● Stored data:
----
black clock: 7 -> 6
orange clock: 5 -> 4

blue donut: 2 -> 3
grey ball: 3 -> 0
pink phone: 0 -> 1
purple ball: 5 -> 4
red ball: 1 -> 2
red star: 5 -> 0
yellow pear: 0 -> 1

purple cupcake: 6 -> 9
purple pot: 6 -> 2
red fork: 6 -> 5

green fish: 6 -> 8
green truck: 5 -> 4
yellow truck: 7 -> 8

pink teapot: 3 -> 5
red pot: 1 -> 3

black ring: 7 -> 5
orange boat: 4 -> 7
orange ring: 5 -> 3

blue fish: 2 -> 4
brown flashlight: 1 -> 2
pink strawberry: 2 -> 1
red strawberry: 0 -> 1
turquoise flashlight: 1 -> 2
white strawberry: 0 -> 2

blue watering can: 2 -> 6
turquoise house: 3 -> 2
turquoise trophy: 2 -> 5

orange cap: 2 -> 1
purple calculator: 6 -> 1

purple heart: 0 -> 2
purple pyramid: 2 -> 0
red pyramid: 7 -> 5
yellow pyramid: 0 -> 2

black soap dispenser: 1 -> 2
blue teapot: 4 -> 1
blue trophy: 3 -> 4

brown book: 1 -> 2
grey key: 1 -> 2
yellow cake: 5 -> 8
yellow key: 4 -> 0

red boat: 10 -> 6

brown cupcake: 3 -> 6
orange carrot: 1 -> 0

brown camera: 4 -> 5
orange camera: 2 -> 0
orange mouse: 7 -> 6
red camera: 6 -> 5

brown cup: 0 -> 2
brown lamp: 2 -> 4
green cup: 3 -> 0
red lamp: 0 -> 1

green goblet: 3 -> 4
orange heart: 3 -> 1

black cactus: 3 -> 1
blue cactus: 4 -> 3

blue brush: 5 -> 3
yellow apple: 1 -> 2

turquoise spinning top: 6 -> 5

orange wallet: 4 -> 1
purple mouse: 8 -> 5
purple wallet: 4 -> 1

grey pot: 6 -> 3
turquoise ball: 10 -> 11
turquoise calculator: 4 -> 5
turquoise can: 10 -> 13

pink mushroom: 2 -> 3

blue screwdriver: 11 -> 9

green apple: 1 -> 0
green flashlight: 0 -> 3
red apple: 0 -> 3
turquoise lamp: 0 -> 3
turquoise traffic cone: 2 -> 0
----
Where a line of the data includes the string "strawberry", list that line.

pink strawberry: 2 -> 1
red strawberry: 0 -> 1
white strawberry: 0 -> 2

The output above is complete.